REQUIRED WORK. Write the data out in full and word for word. Do not include images.

EXTRACTED RECORDS.
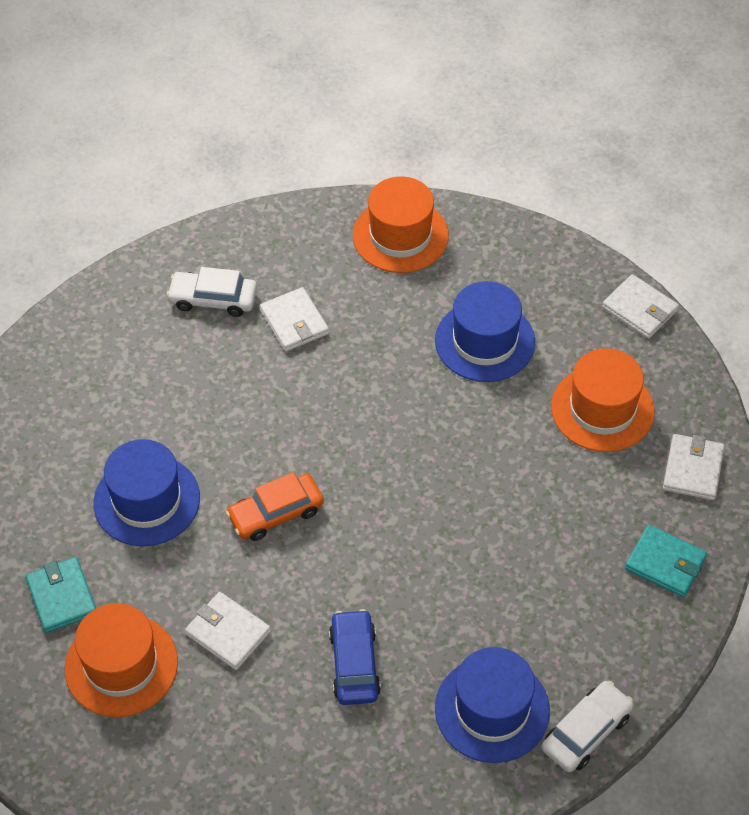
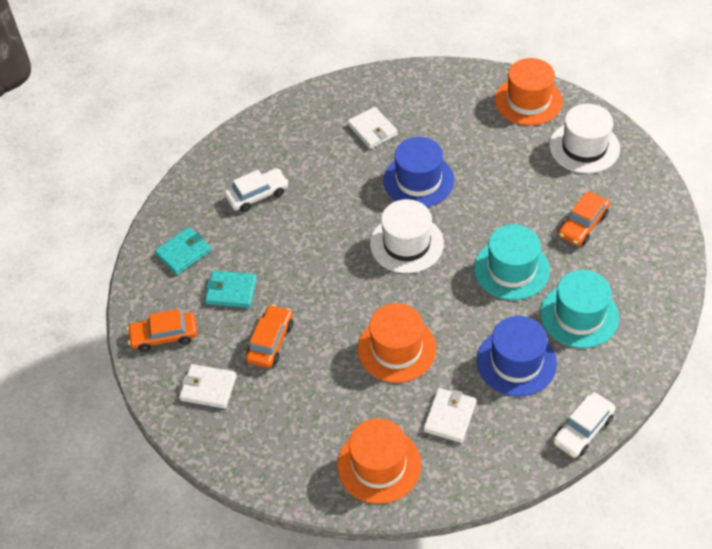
blue car: 1 -> 0
blue hat: 3 -> 2
orange car: 1 -> 3
turquoise hat: 0 -> 2
white hat: 0 -> 2
white wallet: 4 -> 3

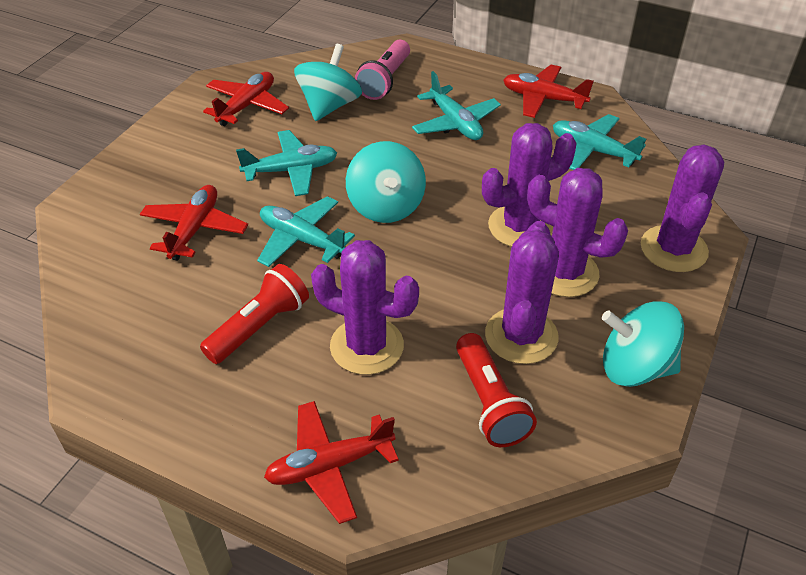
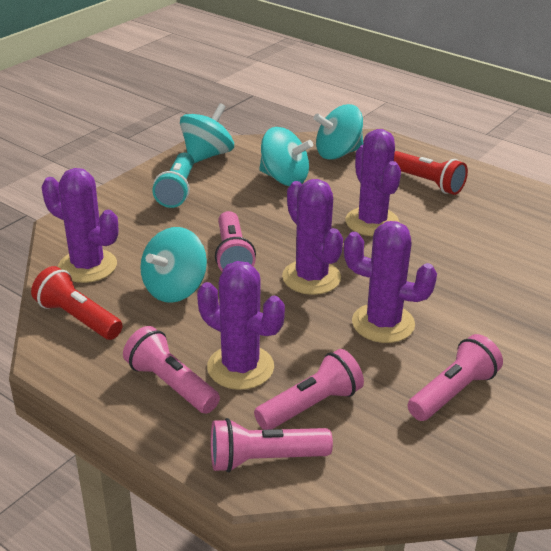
pink flashlight: 1 -> 5
red plane: 4 -> 0
turquoise flashlight: 0 -> 1
turquoise plane: 4 -> 0
turquoise spinning top: 3 -> 4

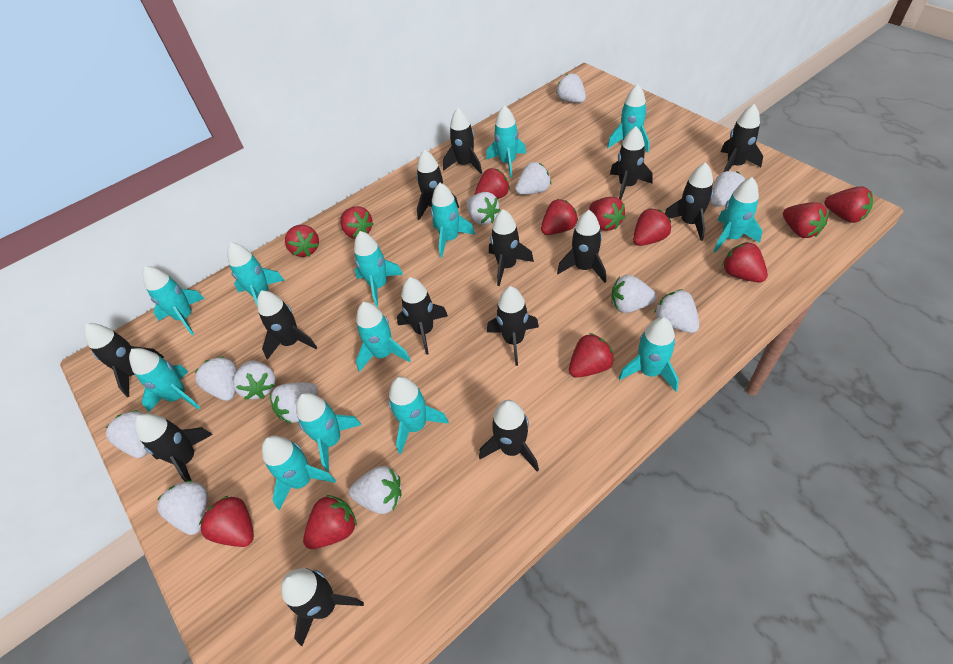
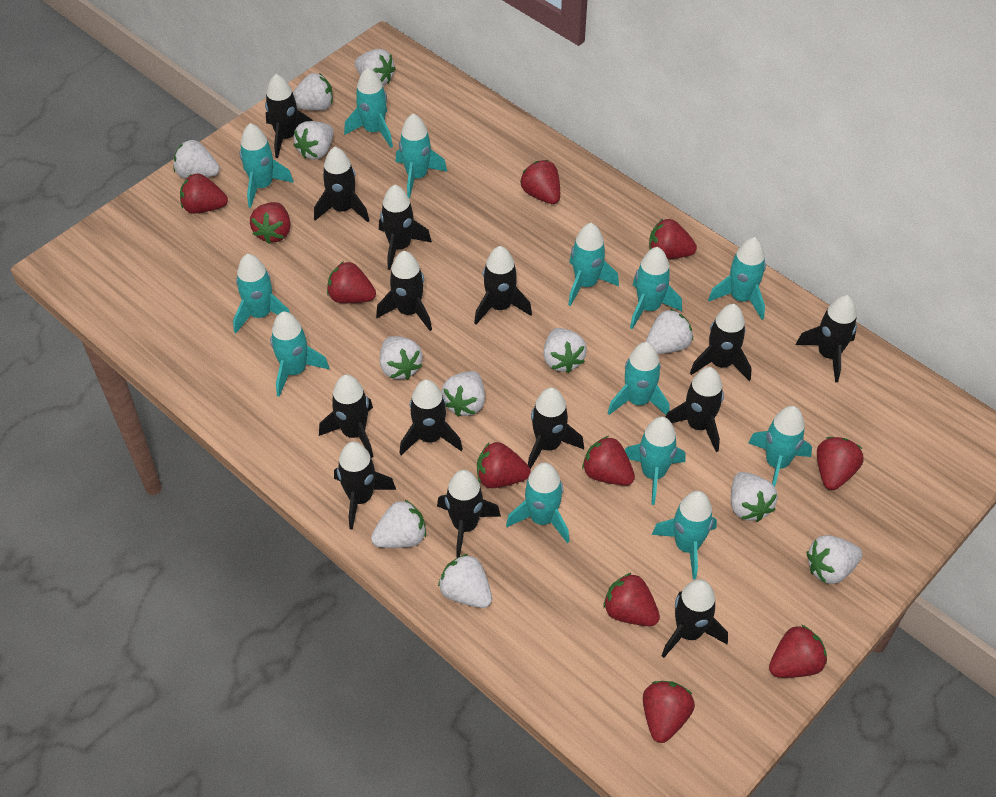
red strawberry: 12 -> 11

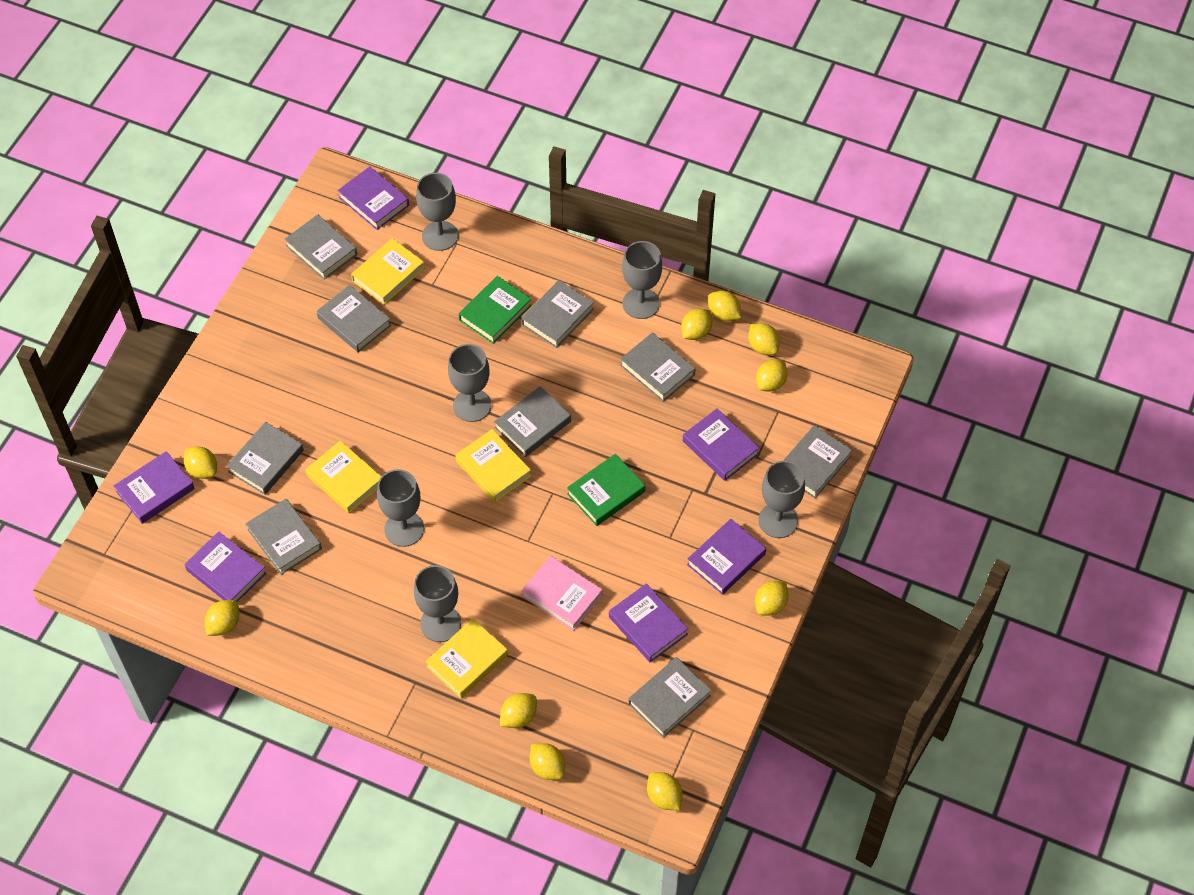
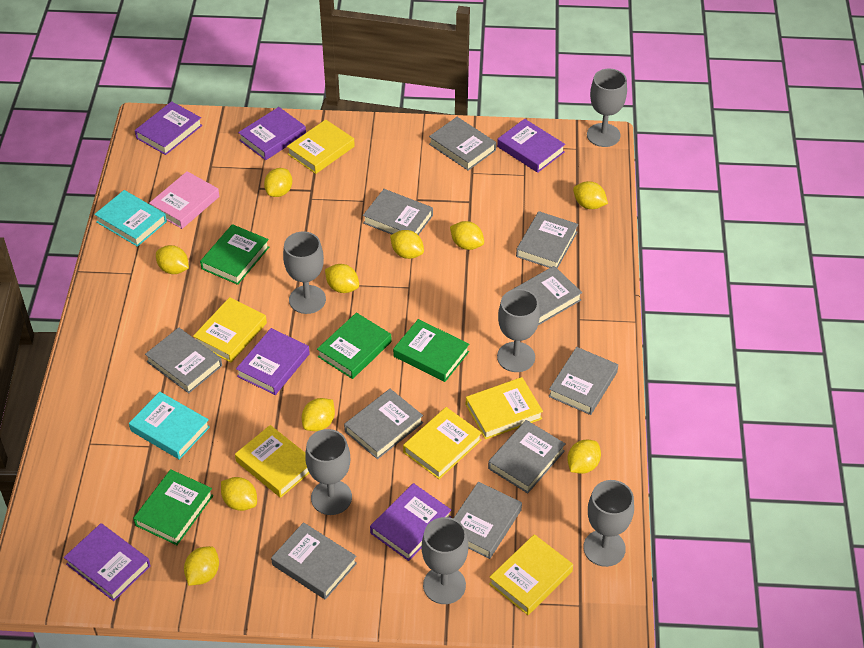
green book: 2 -> 4
grey book: 9 -> 10
turquoise book: 0 -> 2
yellow book: 4 -> 6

OUTPUT FOR THIS TASK.
blue car: 1 -> 0
blue hat: 3 -> 2
orange car: 1 -> 3
turquoise hat: 0 -> 2
white hat: 0 -> 2
white wallet: 4 -> 3

pink flashlight: 1 -> 5
red plane: 4 -> 0
turquoise flashlight: 0 -> 1
turquoise plane: 4 -> 0
turquoise spinning top: 3 -> 4

red strawberry: 12 -> 11

green book: 2 -> 4
grey book: 9 -> 10
turquoise book: 0 -> 2
yellow book: 4 -> 6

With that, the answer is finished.